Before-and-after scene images

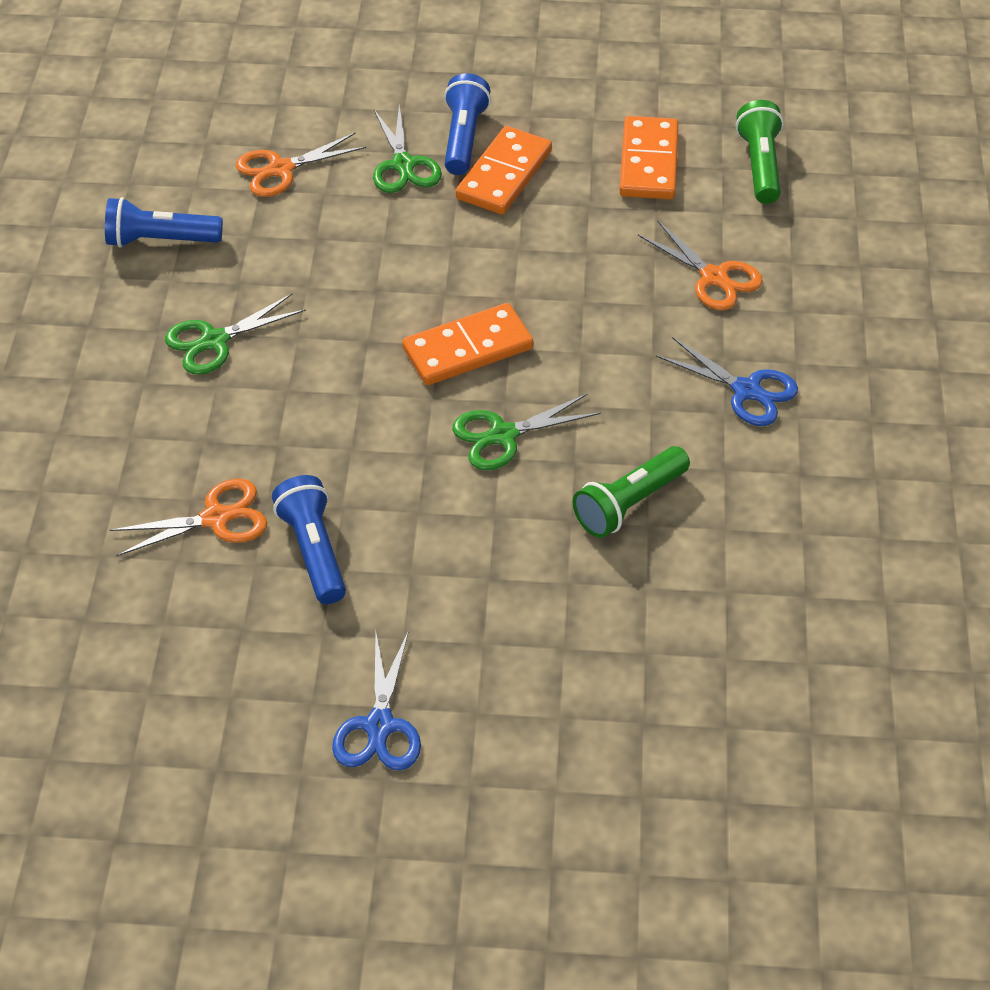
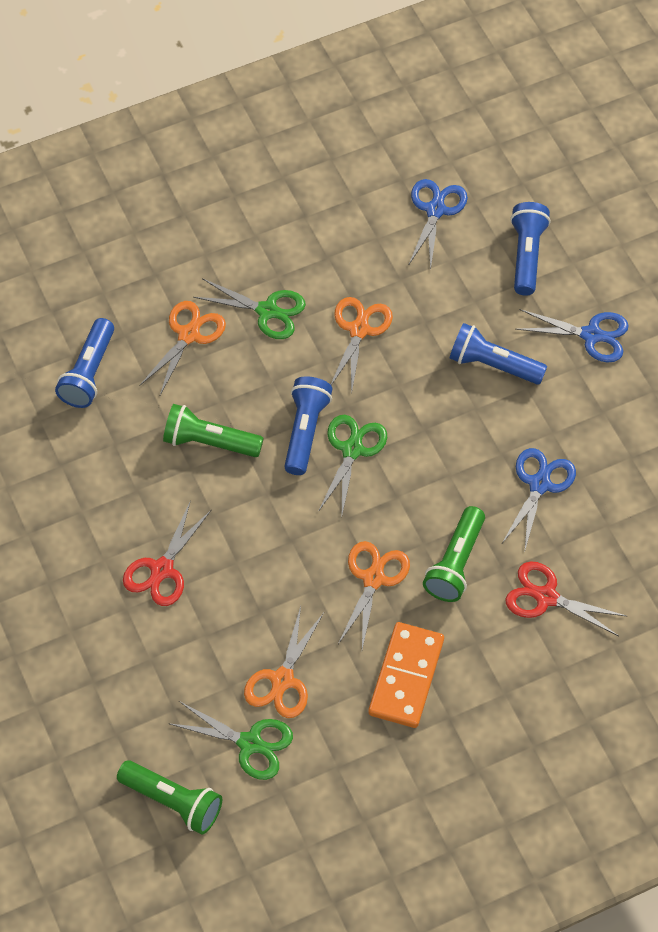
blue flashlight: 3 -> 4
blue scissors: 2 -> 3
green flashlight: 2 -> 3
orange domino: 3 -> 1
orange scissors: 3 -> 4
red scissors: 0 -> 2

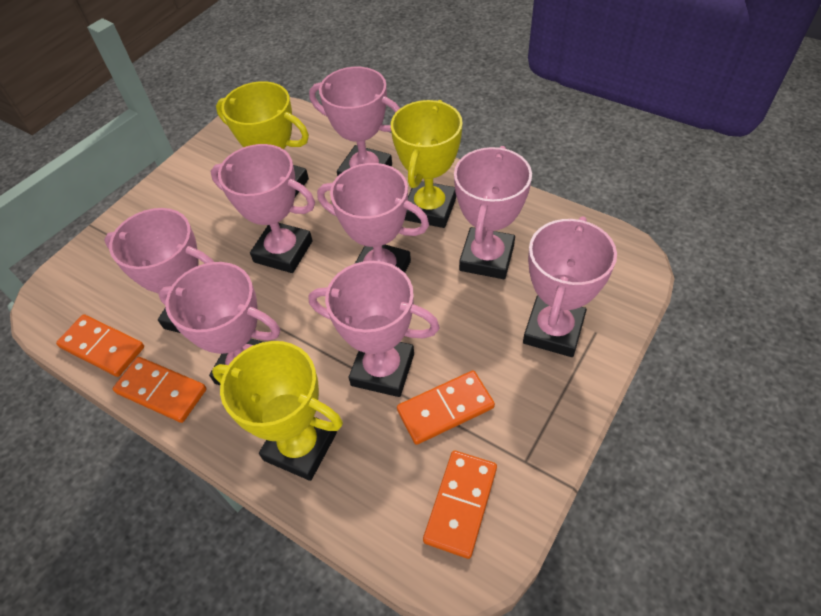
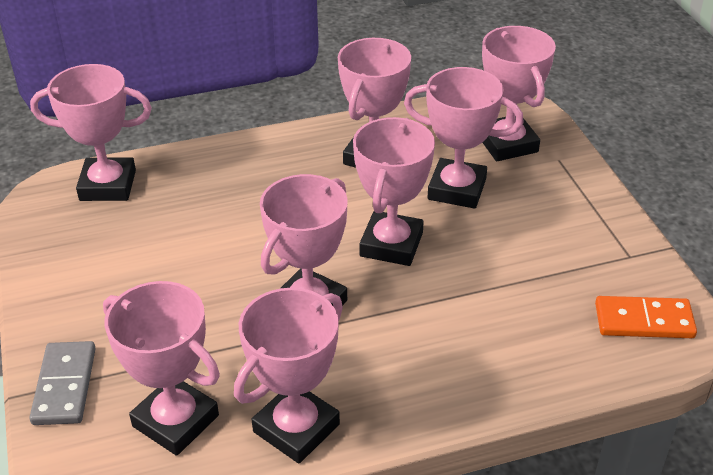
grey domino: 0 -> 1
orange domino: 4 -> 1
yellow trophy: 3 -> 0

→ Work required:
For your answer, write out the data exactly and drop every picture.

→ Exercise answer:
blue flashlight: 3 -> 4
blue scissors: 2 -> 3
green flashlight: 2 -> 3
orange domino: 3 -> 1
orange scissors: 3 -> 4
red scissors: 0 -> 2

grey domino: 0 -> 1
orange domino: 4 -> 1
yellow trophy: 3 -> 0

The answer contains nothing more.